___ EXTRACTED RECORDS

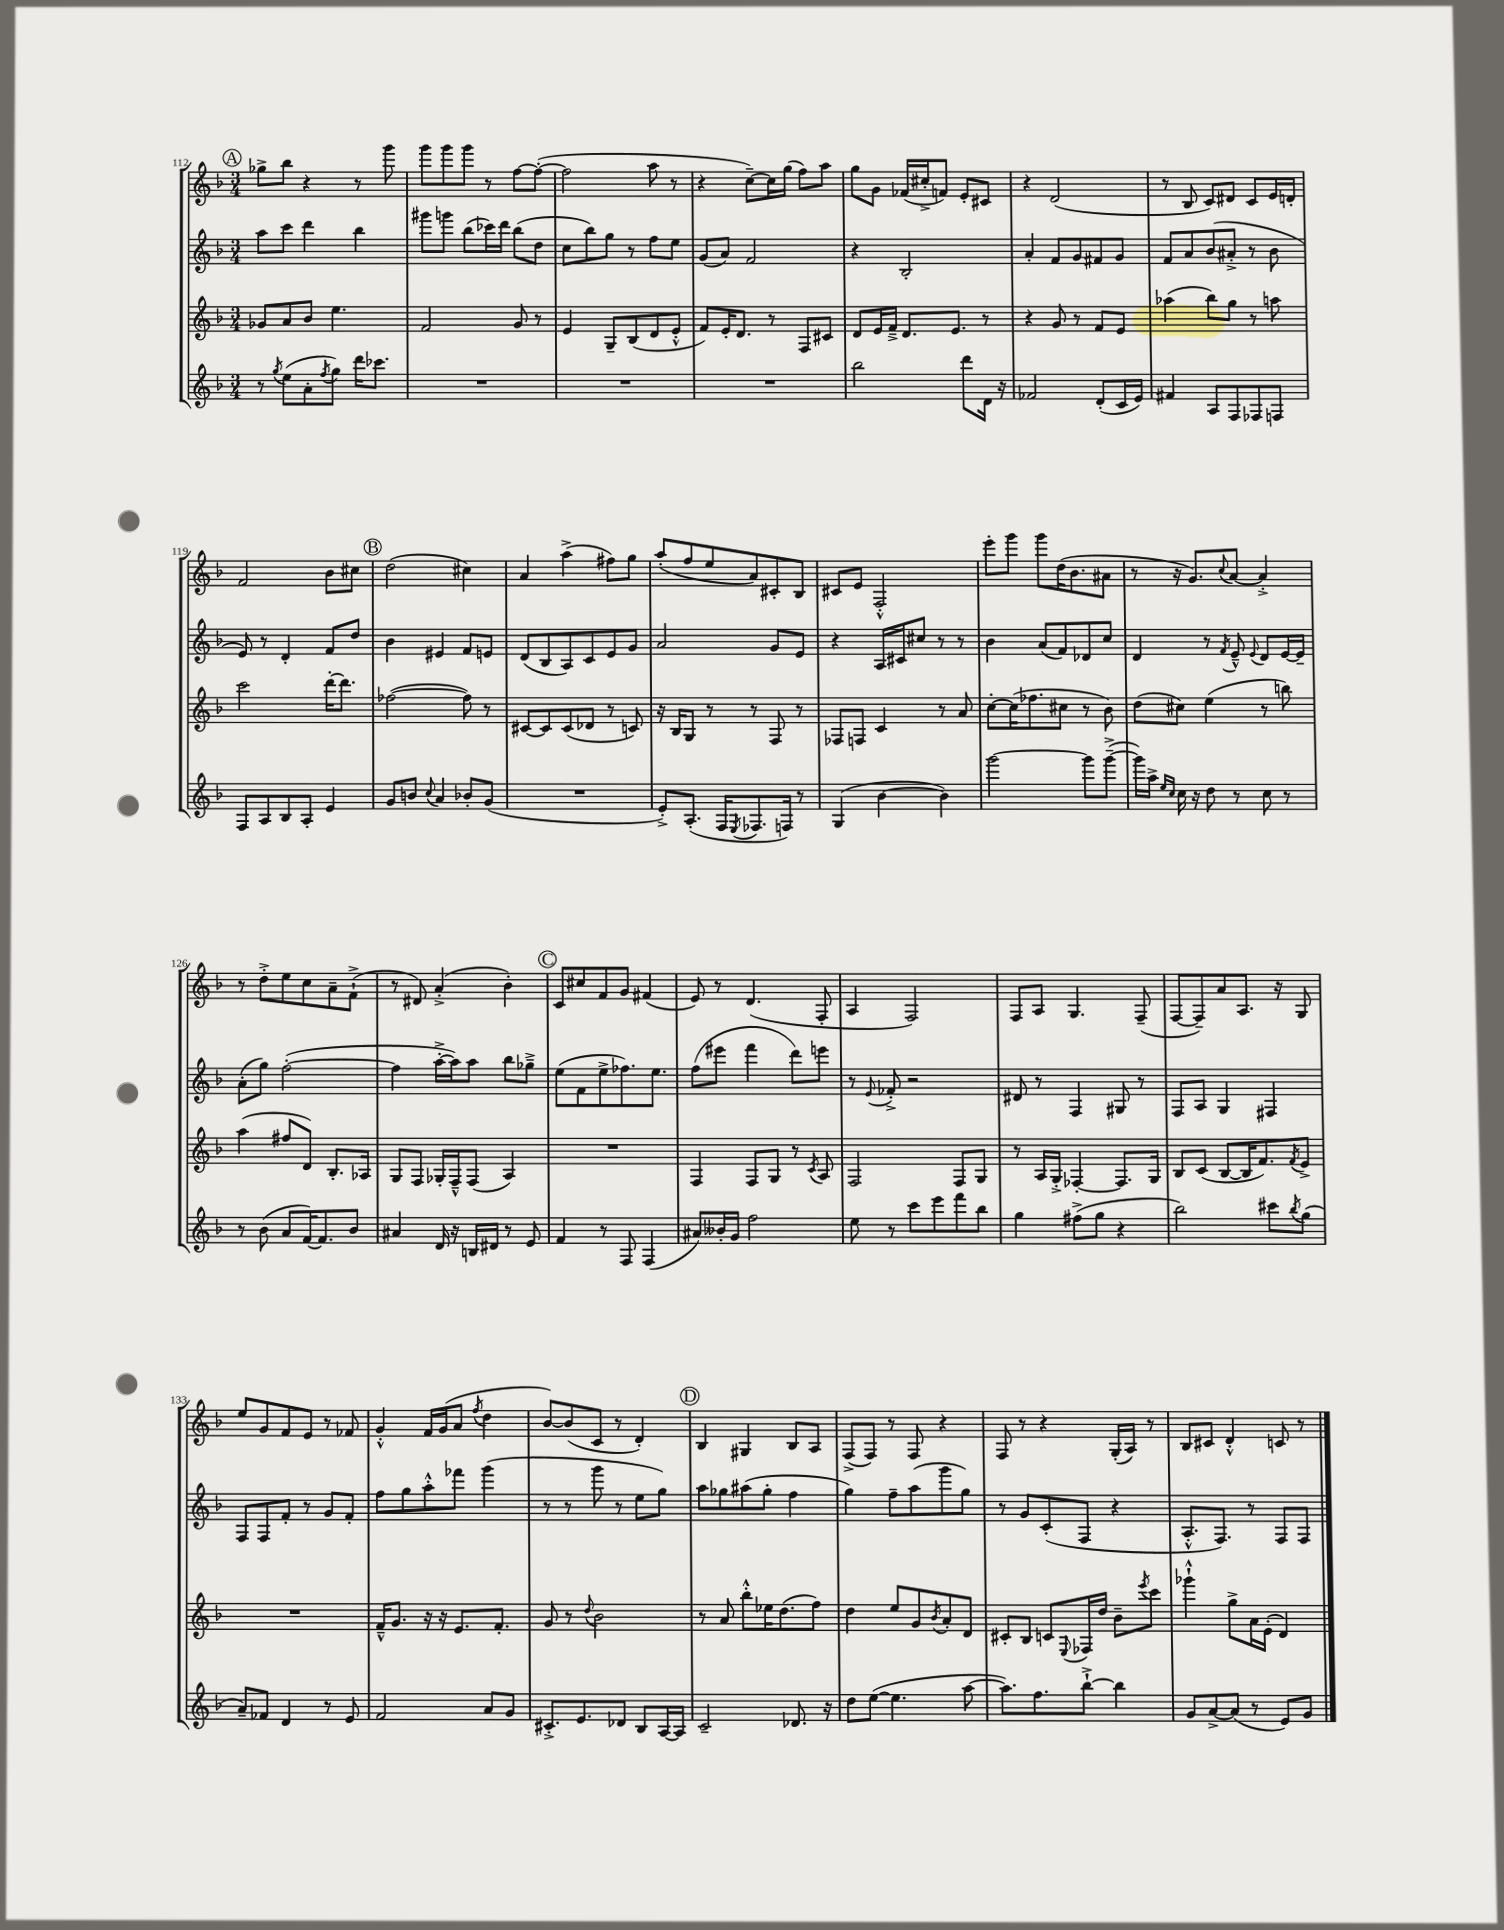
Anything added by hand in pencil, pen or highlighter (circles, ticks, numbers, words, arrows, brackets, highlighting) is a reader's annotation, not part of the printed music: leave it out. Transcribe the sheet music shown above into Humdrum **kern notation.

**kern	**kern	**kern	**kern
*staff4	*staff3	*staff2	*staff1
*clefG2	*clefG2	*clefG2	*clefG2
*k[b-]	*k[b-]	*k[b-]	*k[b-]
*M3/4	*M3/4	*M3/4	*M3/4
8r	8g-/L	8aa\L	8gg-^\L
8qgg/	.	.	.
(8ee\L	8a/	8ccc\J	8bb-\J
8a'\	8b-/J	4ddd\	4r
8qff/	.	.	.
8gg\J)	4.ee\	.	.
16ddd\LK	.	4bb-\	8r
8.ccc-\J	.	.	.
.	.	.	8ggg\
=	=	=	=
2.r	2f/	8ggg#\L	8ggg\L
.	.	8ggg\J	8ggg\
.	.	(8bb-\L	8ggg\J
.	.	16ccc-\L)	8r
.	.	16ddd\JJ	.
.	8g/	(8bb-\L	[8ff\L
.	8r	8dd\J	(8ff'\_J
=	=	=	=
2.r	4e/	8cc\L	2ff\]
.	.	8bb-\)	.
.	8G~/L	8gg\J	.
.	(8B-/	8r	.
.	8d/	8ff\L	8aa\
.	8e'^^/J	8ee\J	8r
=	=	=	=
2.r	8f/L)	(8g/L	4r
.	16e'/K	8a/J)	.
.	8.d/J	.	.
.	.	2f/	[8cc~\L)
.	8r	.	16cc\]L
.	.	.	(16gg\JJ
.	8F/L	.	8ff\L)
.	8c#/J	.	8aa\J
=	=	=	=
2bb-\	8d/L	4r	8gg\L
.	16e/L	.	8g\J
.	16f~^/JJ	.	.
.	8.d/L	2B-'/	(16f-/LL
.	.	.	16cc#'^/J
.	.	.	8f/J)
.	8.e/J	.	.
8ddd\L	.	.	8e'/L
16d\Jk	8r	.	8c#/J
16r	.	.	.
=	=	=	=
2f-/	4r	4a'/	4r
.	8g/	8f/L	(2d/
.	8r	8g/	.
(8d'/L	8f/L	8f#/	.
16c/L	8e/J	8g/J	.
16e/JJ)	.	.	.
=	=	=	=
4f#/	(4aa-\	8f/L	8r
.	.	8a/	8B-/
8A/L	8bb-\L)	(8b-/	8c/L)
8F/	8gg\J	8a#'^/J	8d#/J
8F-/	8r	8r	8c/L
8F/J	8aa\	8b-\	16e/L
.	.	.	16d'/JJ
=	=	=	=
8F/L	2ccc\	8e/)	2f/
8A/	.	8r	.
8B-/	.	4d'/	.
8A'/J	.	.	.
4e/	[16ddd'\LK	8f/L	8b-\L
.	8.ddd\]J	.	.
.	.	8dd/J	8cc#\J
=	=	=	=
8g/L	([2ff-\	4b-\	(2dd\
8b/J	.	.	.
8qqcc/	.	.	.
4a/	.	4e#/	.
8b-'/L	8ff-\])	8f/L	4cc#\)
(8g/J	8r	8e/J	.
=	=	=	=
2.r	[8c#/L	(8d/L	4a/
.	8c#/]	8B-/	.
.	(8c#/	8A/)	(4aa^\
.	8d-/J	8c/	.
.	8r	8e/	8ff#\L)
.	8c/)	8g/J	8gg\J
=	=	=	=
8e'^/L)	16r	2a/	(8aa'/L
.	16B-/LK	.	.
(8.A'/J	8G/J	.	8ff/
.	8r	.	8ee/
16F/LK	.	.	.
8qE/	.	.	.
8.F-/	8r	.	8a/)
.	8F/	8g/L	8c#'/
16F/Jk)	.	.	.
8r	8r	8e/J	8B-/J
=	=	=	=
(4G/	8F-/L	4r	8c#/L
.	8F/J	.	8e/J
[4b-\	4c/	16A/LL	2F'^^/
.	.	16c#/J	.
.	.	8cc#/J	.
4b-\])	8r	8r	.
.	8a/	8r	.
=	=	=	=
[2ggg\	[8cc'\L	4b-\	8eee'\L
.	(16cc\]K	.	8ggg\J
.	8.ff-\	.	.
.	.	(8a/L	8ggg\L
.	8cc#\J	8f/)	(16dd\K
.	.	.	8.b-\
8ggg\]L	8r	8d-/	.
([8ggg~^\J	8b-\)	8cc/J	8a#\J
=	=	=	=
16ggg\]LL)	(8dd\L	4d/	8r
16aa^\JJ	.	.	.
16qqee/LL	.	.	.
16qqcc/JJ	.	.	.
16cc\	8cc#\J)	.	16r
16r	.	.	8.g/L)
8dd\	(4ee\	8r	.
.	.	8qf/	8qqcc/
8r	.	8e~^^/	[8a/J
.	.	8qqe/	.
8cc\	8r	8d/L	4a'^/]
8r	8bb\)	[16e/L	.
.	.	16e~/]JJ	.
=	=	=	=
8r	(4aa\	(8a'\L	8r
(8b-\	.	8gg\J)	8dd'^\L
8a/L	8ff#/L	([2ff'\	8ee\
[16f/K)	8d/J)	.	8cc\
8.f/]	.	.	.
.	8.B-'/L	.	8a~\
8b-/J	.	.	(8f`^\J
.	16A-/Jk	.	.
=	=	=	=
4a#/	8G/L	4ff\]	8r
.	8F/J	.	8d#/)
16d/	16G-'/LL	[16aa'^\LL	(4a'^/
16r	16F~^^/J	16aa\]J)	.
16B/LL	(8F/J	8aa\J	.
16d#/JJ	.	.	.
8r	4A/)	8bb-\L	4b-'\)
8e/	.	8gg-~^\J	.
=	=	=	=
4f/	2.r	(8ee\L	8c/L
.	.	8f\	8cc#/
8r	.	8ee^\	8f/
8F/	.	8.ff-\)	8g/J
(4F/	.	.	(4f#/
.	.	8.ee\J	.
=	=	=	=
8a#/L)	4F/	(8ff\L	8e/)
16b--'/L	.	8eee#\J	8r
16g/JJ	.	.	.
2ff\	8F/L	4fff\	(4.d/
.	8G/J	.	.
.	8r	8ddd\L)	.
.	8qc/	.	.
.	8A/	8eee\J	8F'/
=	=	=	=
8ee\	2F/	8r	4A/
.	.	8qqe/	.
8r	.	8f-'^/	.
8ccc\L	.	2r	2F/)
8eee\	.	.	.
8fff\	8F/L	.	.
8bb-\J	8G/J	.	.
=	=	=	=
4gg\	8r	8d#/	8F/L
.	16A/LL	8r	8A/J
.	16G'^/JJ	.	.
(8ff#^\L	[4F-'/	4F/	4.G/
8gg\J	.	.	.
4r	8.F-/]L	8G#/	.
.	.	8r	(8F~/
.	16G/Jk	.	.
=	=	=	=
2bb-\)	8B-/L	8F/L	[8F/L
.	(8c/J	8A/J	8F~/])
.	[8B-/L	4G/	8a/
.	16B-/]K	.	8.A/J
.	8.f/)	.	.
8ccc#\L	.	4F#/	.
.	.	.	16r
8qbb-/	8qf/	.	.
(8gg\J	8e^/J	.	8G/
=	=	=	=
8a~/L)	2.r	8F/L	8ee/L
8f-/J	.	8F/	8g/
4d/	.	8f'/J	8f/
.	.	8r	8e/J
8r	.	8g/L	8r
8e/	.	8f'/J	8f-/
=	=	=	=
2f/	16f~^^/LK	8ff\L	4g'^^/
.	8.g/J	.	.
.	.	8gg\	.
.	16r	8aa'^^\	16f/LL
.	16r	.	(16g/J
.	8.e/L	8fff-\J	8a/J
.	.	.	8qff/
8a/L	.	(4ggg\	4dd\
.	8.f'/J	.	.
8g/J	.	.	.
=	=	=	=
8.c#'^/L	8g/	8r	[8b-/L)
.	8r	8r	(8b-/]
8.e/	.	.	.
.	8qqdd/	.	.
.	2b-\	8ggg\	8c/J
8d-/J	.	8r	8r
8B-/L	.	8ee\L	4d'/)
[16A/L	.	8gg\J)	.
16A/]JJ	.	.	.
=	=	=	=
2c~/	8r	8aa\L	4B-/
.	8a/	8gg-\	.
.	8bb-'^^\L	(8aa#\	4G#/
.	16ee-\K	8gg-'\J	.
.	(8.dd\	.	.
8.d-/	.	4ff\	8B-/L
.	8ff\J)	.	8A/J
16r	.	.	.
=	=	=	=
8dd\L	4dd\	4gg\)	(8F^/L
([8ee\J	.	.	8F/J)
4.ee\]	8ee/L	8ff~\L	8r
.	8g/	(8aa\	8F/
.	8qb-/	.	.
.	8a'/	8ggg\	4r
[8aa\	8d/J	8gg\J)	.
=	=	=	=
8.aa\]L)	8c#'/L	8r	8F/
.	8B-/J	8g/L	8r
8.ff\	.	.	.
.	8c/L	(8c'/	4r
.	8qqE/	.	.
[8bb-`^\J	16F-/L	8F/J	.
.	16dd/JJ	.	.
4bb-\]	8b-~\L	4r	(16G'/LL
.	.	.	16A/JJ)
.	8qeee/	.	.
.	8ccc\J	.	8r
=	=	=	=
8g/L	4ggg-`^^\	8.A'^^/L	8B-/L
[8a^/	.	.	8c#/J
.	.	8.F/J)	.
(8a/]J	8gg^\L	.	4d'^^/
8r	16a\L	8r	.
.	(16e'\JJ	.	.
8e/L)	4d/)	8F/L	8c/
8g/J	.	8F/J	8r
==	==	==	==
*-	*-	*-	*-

______

Return each line of the records that contains the string "kern", copying every such line in full.

Anything added by hand in pencil, pen or highlighter (circles, ticks, numbers, words, arrows, brackets, highlighting) is a reader's annotation, not part of the printed music: leave it out. Transcribe the sheet music shown above into Humdrum **kern notation.
**kern	**kern	**kern	**kern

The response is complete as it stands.